* **Problem to solve**: Copy every line of the entries below word for word.

* **Dataset entries**:

[start]

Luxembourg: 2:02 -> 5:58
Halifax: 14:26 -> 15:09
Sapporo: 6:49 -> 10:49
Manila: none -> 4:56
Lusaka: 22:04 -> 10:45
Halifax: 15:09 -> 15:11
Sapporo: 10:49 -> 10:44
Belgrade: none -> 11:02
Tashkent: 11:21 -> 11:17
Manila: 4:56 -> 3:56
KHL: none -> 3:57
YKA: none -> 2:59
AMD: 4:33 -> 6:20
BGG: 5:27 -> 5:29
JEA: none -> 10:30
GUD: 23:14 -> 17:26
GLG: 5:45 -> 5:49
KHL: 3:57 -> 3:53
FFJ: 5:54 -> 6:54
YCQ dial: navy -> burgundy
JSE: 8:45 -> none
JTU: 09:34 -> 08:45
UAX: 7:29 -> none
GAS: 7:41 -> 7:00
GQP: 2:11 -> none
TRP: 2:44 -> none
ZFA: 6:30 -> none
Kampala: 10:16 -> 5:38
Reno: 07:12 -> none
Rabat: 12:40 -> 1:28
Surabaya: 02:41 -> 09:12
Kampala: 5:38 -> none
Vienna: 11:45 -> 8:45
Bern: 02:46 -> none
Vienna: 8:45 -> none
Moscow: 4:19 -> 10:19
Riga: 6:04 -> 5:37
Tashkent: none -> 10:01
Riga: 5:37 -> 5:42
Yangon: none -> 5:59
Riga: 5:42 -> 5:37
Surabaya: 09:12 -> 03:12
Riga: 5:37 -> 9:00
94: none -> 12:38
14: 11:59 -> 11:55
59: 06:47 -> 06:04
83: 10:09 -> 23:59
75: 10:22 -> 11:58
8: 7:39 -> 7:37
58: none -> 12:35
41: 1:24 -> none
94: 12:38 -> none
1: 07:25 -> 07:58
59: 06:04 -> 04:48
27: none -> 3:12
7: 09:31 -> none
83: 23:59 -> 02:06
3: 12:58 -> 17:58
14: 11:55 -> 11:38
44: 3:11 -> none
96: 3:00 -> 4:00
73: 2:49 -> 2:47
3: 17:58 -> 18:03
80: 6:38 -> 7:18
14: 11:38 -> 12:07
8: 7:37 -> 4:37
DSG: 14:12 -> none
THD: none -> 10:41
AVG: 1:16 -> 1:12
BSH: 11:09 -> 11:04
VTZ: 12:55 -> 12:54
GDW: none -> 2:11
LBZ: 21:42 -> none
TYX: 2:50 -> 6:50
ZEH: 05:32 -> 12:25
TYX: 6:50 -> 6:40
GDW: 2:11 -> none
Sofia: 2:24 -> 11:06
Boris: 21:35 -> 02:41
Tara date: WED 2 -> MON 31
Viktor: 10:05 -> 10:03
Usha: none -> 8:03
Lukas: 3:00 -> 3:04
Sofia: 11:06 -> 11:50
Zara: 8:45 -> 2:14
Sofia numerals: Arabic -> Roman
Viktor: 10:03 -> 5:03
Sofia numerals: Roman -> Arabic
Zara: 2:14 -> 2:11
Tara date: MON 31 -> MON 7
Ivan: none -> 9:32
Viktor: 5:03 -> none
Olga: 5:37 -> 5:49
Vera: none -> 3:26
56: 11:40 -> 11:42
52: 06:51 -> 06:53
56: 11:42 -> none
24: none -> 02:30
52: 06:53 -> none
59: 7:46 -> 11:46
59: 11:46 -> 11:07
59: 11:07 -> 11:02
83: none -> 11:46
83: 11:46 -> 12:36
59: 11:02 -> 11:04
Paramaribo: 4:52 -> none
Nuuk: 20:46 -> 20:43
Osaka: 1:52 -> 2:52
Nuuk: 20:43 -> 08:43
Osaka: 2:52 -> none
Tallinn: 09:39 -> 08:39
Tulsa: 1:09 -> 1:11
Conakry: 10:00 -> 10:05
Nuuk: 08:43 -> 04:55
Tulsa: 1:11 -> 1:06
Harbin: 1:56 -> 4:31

[end]

* **Expected answer**:
Luxembourg: 2:02 -> 5:58
Halifax: 14:26 -> 15:09
Sapporo: 6:49 -> 10:49
Manila: none -> 4:56
Lusaka: 22:04 -> 10:45
Halifax: 15:09 -> 15:11
Sapporo: 10:49 -> 10:44
Belgrade: none -> 11:02
Tashkent: 11:21 -> 11:17
Manila: 4:56 -> 3:56
KHL: none -> 3:57
YKA: none -> 2:59
AMD: 4:33 -> 6:20
BGG: 5:27 -> 5:29
JEA: none -> 10:30
GUD: 23:14 -> 17:26
GLG: 5:45 -> 5:49
KHL: 3:57 -> 3:53
FFJ: 5:54 -> 6:54
YCQ dial: navy -> burgundy
JSE: 8:45 -> none
JTU: 09:34 -> 08:45
UAX: 7:29 -> none
GAS: 7:41 -> 7:00
GQP: 2:11 -> none
TRP: 2:44 -> none
ZFA: 6:30 -> none
Kampala: 10:16 -> 5:38
Reno: 07:12 -> none
Rabat: 12:40 -> 1:28
Surabaya: 02:41 -> 09:12
Kampala: 5:38 -> none
Vienna: 11:45 -> 8:45
Bern: 02:46 -> none
Vienna: 8:45 -> none
Moscow: 4:19 -> 10:19
Riga: 6:04 -> 5:37
Tashkent: none -> 10:01
Riga: 5:37 -> 5:42
Yangon: none -> 5:59
Riga: 5:42 -> 5:37
Surabaya: 09:12 -> 03:12
Riga: 5:37 -> 9:00
94: none -> 12:38
14: 11:59 -> 11:55
59: 06:47 -> 06:04
83: 10:09 -> 23:59
75: 10:22 -> 11:58
8: 7:39 -> 7:37
58: none -> 12:35
41: 1:24 -> none
94: 12:38 -> none
1: 07:25 -> 07:58
59: 06:04 -> 04:48
27: none -> 3:12
7: 09:31 -> none
83: 23:59 -> 02:06
3: 12:58 -> 17:58
14: 11:55 -> 11:38
44: 3:11 -> none
96: 3:00 -> 4:00
73: 2:49 -> 2:47
3: 17:58 -> 18:03
80: 6:38 -> 7:18
14: 11:38 -> 12:07
8: 7:37 -> 4:37
DSG: 14:12 -> none
THD: none -> 10:41
AVG: 1:16 -> 1:12
BSH: 11:09 -> 11:04
VTZ: 12:55 -> 12:54
GDW: none -> 2:11
LBZ: 21:42 -> none
TYX: 2:50 -> 6:50
ZEH: 05:32 -> 12:25
TYX: 6:50 -> 6:40
GDW: 2:11 -> none
Sofia: 2:24 -> 11:06
Boris: 21:35 -> 02:41
Tara date: WED 2 -> MON 31
Viktor: 10:05 -> 10:03
Usha: none -> 8:03
Lukas: 3:00 -> 3:04
Sofia: 11:06 -> 11:50
Zara: 8:45 -> 2:14
Sofia numerals: Arabic -> Roman
Viktor: 10:03 -> 5:03
Sofia numerals: Roman -> Arabic
Zara: 2:14 -> 2:11
Tara date: MON 31 -> MON 7
Ivan: none -> 9:32
Viktor: 5:03 -> none
Olga: 5:37 -> 5:49
Vera: none -> 3:26
56: 11:40 -> 11:42
52: 06:51 -> 06:53
56: 11:42 -> none
24: none -> 02:30
52: 06:53 -> none
59: 7:46 -> 11:46
59: 11:46 -> 11:07
59: 11:07 -> 11:02
83: none -> 11:46
83: 11:46 -> 12:36
59: 11:02 -> 11:04
Paramaribo: 4:52 -> none
Nuuk: 20:46 -> 20:43
Osaka: 1:52 -> 2:52
Nuuk: 20:43 -> 08:43
Osaka: 2:52 -> none
Tallinn: 09:39 -> 08:39
Tulsa: 1:09 -> 1:11
Conakry: 10:00 -> 10:05
Nuuk: 08:43 -> 04:55
Tulsa: 1:11 -> 1:06
Harbin: 1:56 -> 4:31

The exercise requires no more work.